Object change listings
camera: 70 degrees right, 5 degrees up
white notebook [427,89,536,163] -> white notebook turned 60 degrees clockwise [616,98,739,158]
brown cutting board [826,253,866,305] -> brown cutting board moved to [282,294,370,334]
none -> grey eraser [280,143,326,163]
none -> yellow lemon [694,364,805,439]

--

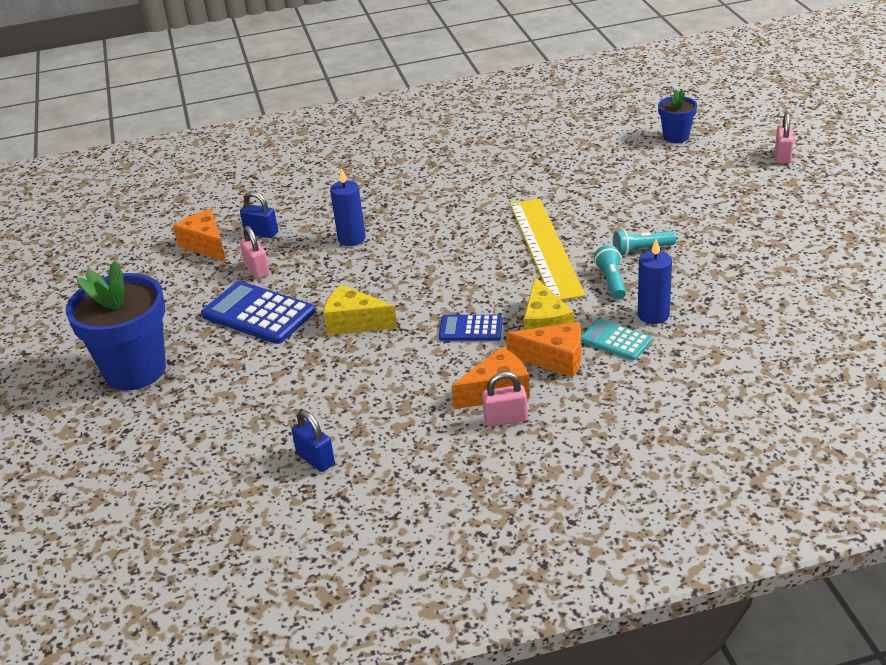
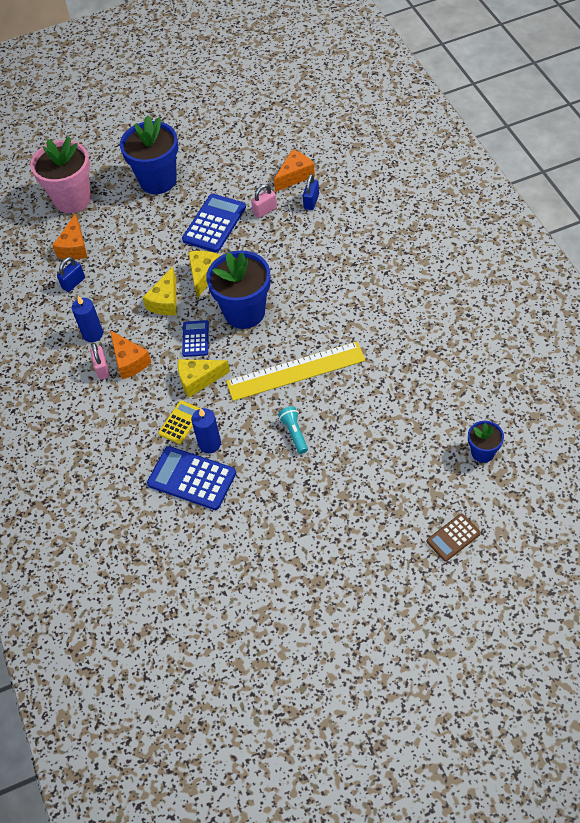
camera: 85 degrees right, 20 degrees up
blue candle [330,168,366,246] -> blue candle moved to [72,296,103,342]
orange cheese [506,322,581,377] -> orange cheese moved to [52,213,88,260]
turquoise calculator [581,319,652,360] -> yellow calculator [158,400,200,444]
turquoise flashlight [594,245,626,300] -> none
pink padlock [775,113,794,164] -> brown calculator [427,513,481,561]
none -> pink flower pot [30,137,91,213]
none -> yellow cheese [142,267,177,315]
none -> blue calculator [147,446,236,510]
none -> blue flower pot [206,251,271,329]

__INSTRUCTIONS TO FOLLOW__.
From the line holding "turquoise calculator [581,319,652,360]" to the line holding "none -> blue flower pot [206,251,271,329]", inclusive, restate each line above exactly as written.

__RESPONSE__.
turquoise calculator [581,319,652,360] -> yellow calculator [158,400,200,444]
turquoise flashlight [594,245,626,300] -> none
pink padlock [775,113,794,164] -> brown calculator [427,513,481,561]
none -> pink flower pot [30,137,91,213]
none -> yellow cheese [142,267,177,315]
none -> blue calculator [147,446,236,510]
none -> blue flower pot [206,251,271,329]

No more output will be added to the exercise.